# [EXERCISE INSTRUCTIONS]
Retype precisely the section of the data that starts at the line containing "tan plate B6:C6" and runs to its final line, ends included.

===== PROVIDED RECORDS =====

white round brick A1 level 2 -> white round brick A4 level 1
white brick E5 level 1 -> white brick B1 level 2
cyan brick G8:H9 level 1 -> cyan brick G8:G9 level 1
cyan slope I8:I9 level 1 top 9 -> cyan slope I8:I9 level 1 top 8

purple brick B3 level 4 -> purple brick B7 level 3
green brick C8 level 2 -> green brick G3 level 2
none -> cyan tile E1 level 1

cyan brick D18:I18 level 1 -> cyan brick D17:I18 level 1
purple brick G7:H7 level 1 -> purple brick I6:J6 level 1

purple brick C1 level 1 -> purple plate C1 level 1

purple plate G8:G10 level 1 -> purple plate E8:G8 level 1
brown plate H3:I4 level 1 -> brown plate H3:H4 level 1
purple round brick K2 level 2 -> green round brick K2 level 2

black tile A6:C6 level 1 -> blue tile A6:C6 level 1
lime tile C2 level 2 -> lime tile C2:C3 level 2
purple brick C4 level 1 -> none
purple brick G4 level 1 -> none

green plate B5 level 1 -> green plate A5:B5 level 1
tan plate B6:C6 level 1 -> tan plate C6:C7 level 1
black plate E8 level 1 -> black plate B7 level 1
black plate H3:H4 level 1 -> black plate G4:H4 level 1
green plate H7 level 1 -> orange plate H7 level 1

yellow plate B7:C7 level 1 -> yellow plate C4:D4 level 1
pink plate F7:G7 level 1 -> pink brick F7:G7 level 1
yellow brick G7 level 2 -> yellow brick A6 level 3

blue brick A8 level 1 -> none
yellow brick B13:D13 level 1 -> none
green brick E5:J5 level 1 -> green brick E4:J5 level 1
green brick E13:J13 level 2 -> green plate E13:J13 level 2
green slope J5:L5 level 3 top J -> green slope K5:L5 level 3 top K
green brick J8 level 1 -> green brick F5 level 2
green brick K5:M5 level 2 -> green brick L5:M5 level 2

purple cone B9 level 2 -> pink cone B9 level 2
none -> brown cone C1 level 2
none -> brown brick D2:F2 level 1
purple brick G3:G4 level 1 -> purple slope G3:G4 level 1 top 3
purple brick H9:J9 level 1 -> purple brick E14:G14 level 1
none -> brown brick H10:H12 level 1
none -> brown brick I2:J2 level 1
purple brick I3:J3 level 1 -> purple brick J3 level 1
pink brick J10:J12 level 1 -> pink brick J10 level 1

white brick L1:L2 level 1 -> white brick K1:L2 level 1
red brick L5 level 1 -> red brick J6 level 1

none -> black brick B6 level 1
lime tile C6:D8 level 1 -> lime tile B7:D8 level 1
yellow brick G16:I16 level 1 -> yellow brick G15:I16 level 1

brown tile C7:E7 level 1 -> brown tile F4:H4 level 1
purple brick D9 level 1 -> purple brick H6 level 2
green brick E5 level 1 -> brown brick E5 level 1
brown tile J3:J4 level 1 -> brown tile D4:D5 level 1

=====

# [RESPONSE TO THIS TASK]
tan plate B6:C6 level 1 -> tan plate C6:C7 level 1
black plate E8 level 1 -> black plate B7 level 1
black plate H3:H4 level 1 -> black plate G4:H4 level 1
green plate H7 level 1 -> orange plate H7 level 1

yellow plate B7:C7 level 1 -> yellow plate C4:D4 level 1
pink plate F7:G7 level 1 -> pink brick F7:G7 level 1
yellow brick G7 level 2 -> yellow brick A6 level 3

blue brick A8 level 1 -> none
yellow brick B13:D13 level 1 -> none
green brick E5:J5 level 1 -> green brick E4:J5 level 1
green brick E13:J13 level 2 -> green plate E13:J13 level 2
green slope J5:L5 level 3 top J -> green slope K5:L5 level 3 top K
green brick J8 level 1 -> green brick F5 level 2
green brick K5:M5 level 2 -> green brick L5:M5 level 2

purple cone B9 level 2 -> pink cone B9 level 2
none -> brown cone C1 level 2
none -> brown brick D2:F2 level 1
purple brick G3:G4 level 1 -> purple slope G3:G4 level 1 top 3
purple brick H9:J9 level 1 -> purple brick E14:G14 level 1
none -> brown brick H10:H12 level 1
none -> brown brick I2:J2 level 1
purple brick I3:J3 level 1 -> purple brick J3 level 1
pink brick J10:J12 level 1 -> pink brick J10 level 1

white brick L1:L2 level 1 -> white brick K1:L2 level 1
red brick L5 level 1 -> red brick J6 level 1

none -> black brick B6 level 1
lime tile C6:D8 level 1 -> lime tile B7:D8 level 1
yellow brick G16:I16 level 1 -> yellow brick G15:I16 level 1

brown tile C7:E7 level 1 -> brown tile F4:H4 level 1
purple brick D9 level 1 -> purple brick H6 level 2
green brick E5 level 1 -> brown brick E5 level 1
brown tile J3:J4 level 1 -> brown tile D4:D5 level 1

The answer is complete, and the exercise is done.